:: RECORDS SUPPLIED
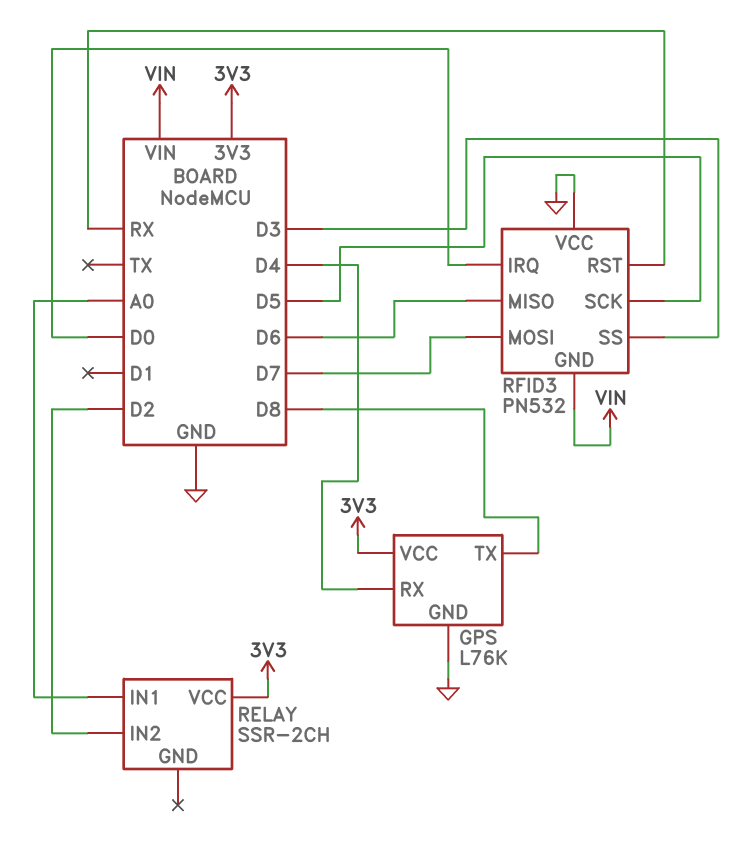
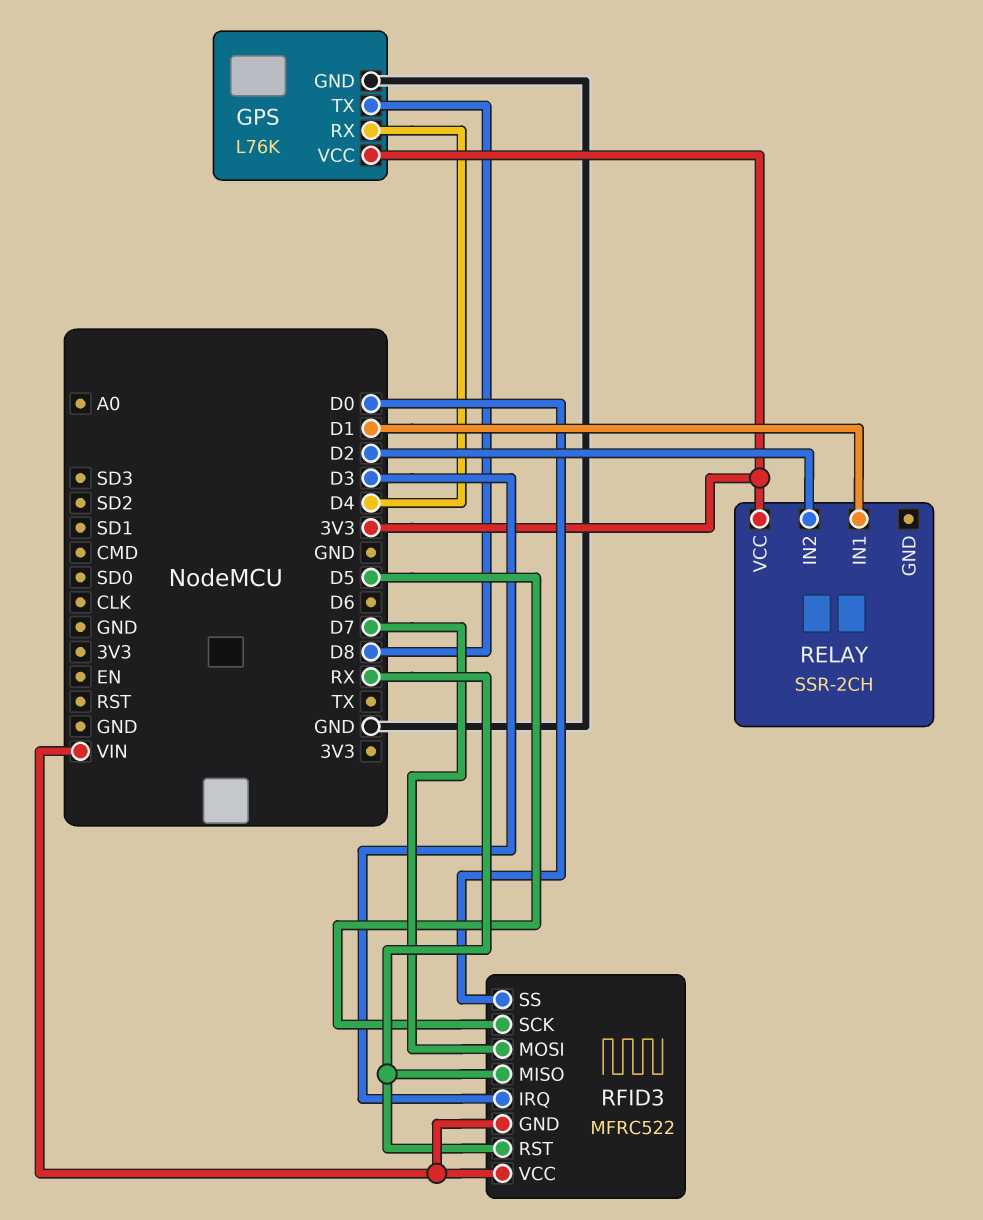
RELAY pin IN1: A0 -> D1
RFID3: PN532 -> MFRC522
RFID3 pin IRQ: D0 -> D3
RFID3 pin MISO: D6 -> RX
RFID3 pin SS: D3 -> D0
RFID3 pin VCC: GND -> VIN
::::
_ASSIGNED TASK:_ Take the line holding "RFID3: PN532 -> MFRC522" and the lines after it through the end of the entries. Retype them exactly and add nothing.

_RESULT OF THIS EXERCISE:_
RFID3: PN532 -> MFRC522
RFID3 pin IRQ: D0 -> D3
RFID3 pin MISO: D6 -> RX
RFID3 pin SS: D3 -> D0
RFID3 pin VCC: GND -> VIN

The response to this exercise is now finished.